▶ Problem to work on:
Check every line below for the word "purple" and copy each one that has it.

▶ Records for this task:
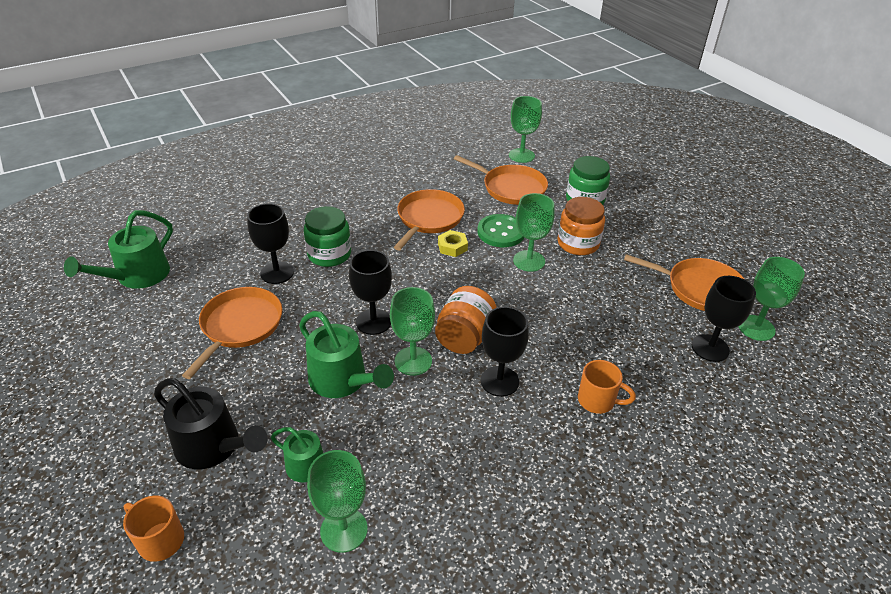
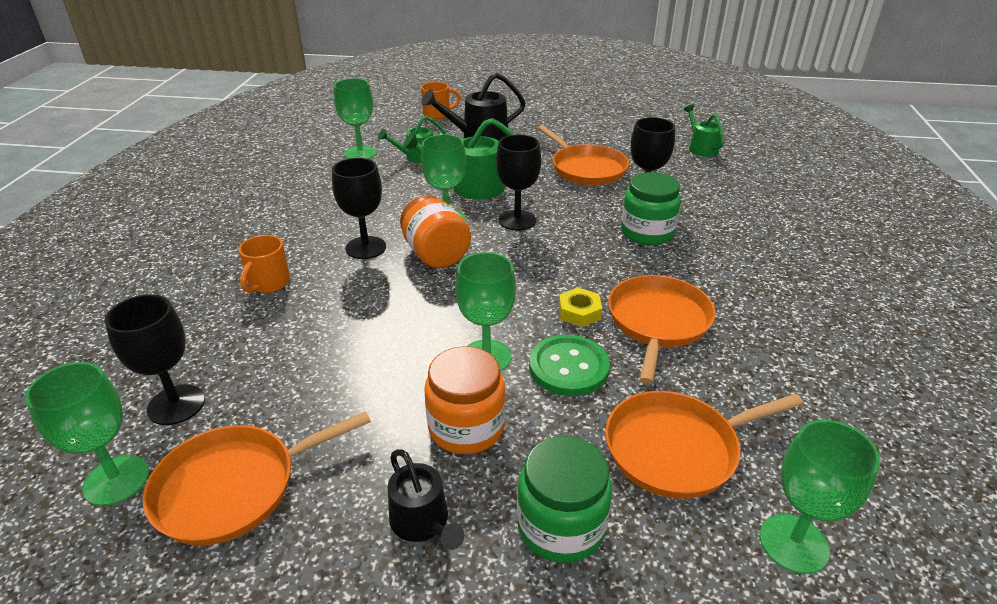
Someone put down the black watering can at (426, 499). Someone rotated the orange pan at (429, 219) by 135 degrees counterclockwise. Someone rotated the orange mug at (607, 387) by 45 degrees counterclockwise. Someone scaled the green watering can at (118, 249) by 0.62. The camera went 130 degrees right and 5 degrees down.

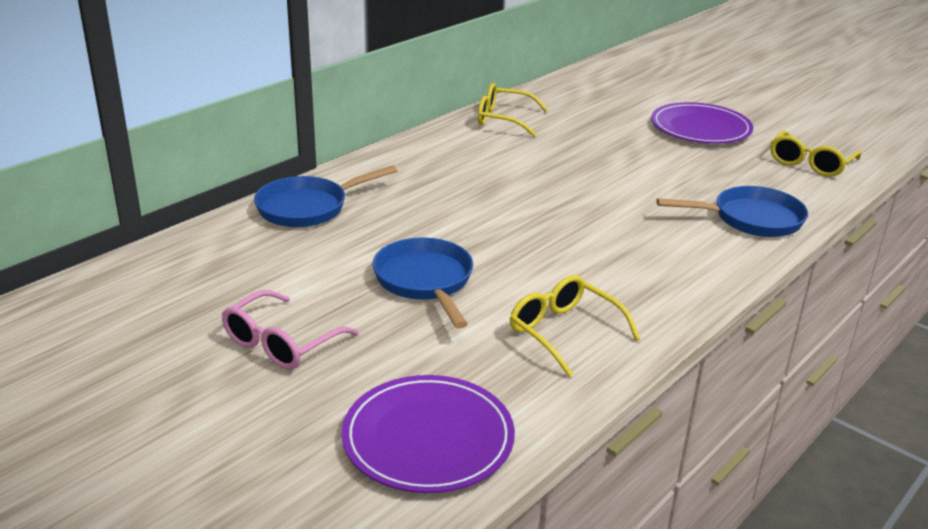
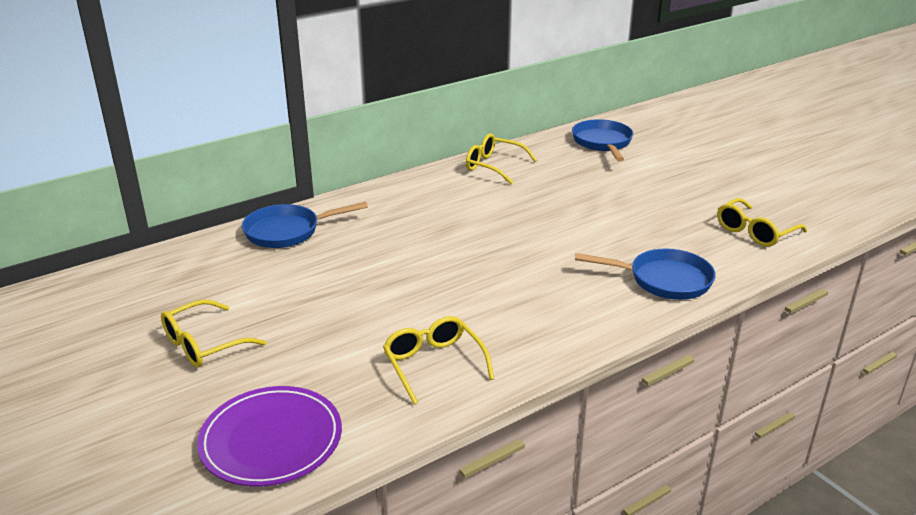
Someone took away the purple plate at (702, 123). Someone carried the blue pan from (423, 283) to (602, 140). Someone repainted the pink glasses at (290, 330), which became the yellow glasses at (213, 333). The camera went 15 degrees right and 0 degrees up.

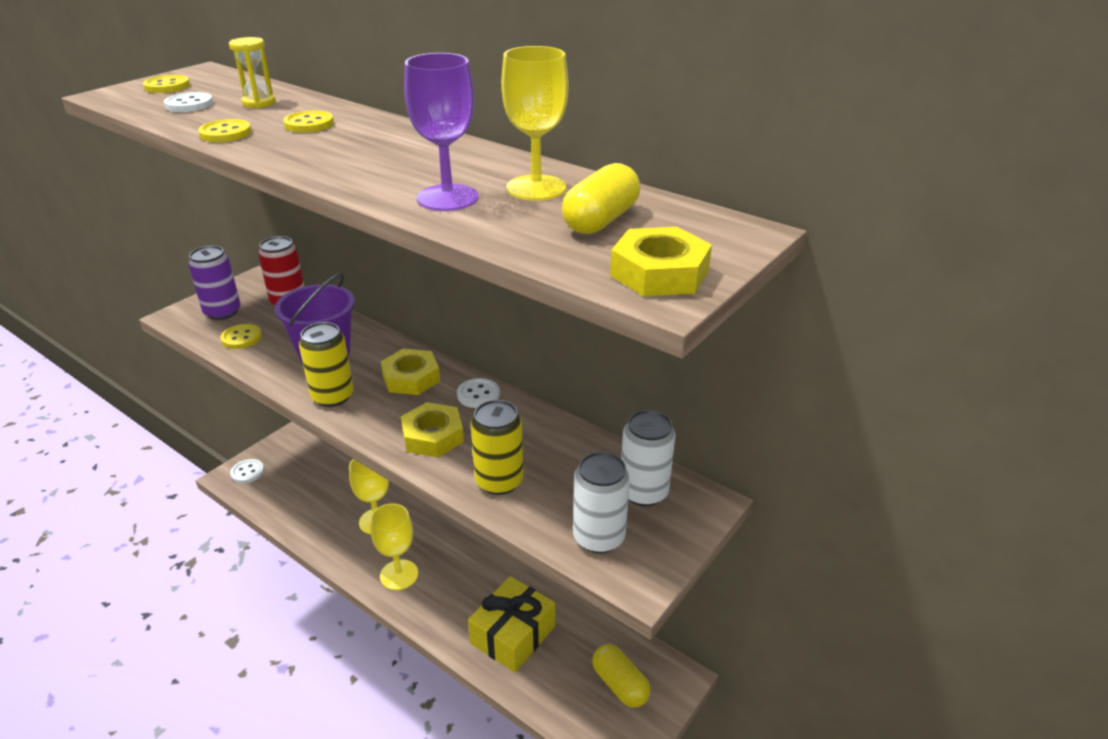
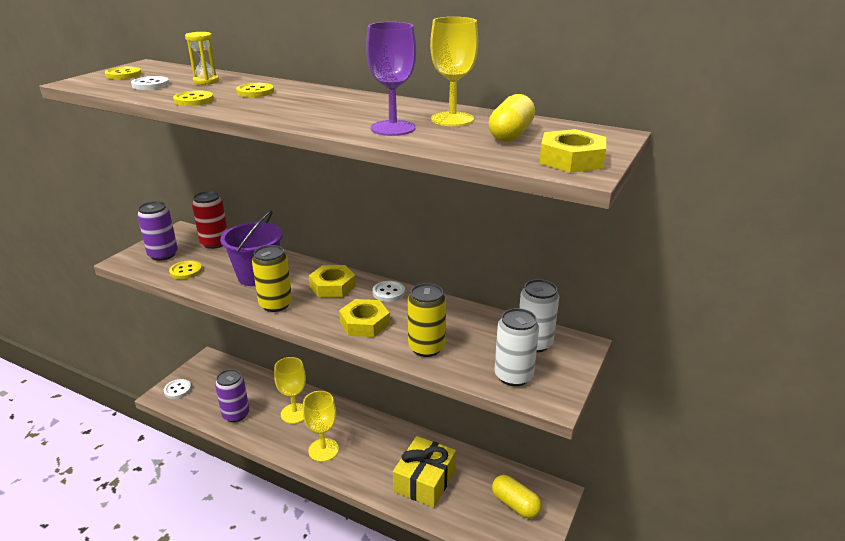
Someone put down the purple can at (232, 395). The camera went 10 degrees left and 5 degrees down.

...

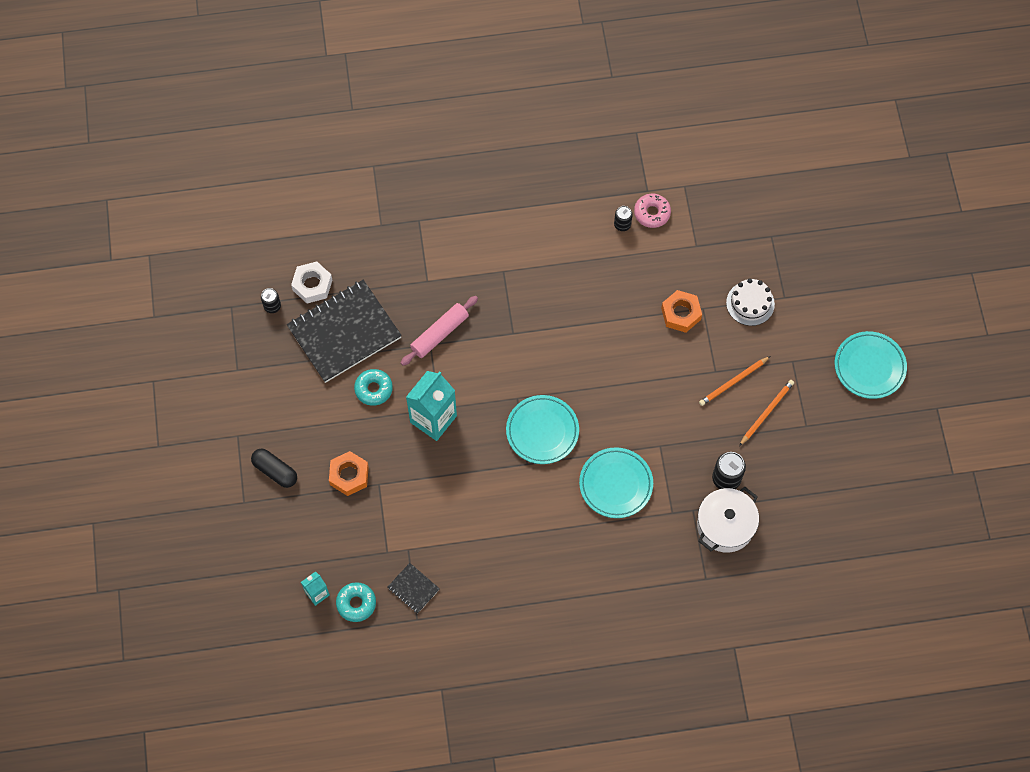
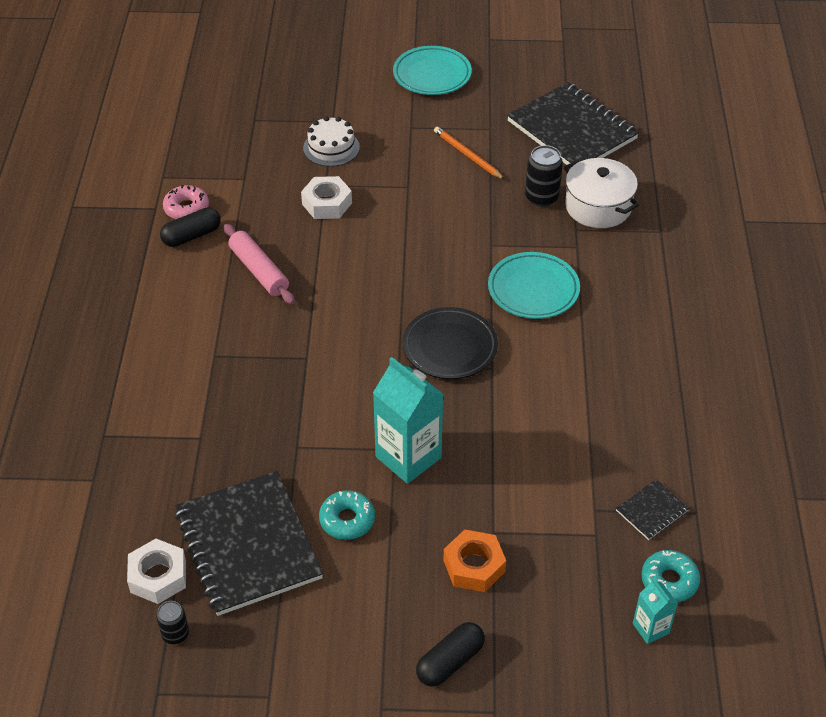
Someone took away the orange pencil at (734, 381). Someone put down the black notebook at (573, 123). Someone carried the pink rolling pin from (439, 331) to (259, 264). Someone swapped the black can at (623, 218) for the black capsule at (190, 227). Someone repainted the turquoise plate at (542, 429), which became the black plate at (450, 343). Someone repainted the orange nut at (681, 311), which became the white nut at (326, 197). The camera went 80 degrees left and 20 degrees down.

▶ Task output:
Someone took away the purple plate at (702, 123). Someone carried the blue pan from (423, 283) to (602, 140). Someone repainted the pink glasses at (290, 330), which became the yellow glasses at (213, 333). The camera went 15 degrees right and 0 degrees up.
Someone put down the purple can at (232, 395). The camera went 10 degrees left and 5 degrees down.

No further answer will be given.